**Data to examine:**
#####

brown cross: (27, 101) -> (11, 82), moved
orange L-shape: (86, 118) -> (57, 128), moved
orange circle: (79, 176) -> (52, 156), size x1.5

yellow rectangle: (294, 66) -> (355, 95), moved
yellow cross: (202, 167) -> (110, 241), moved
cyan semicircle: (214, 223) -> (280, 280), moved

#####

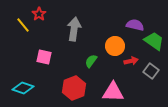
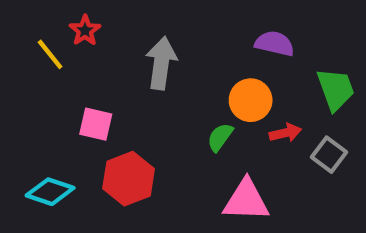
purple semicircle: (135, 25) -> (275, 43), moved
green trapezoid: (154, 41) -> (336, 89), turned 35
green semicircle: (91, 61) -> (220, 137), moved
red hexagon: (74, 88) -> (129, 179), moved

#####

**Work request:** Find the word "yellow" in the entries, then copy out every line that has it.

**Reply:**
yellow rectangle: (294, 66) -> (355, 95), moved
yellow cross: (202, 167) -> (110, 241), moved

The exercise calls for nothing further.